* [What you will do]: Below is a listing with pictures in it. Copy it exactly without them.

* [Information shown]:
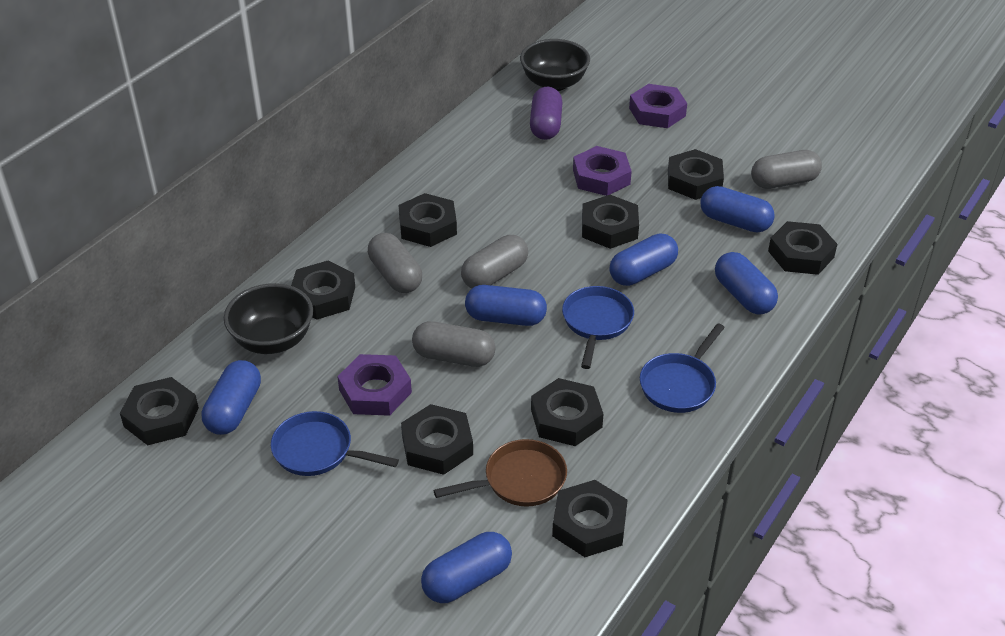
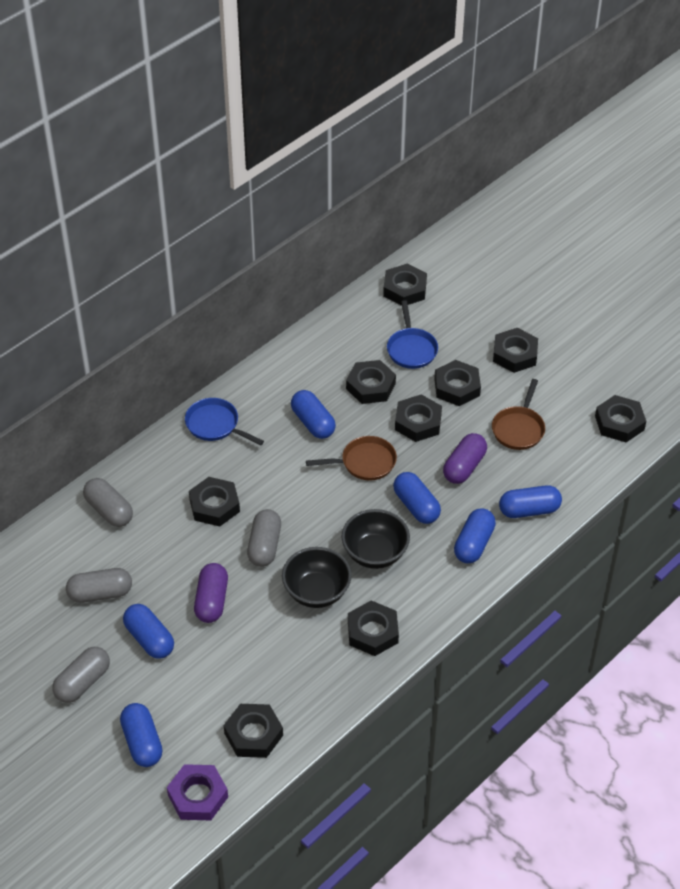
blue pan: 3 -> 2
brown pan: 1 -> 2
purple capsule: 1 -> 2
purple nut: 3 -> 1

* [Task output]:
blue pan: 3 -> 2
brown pan: 1 -> 2
purple capsule: 1 -> 2
purple nut: 3 -> 1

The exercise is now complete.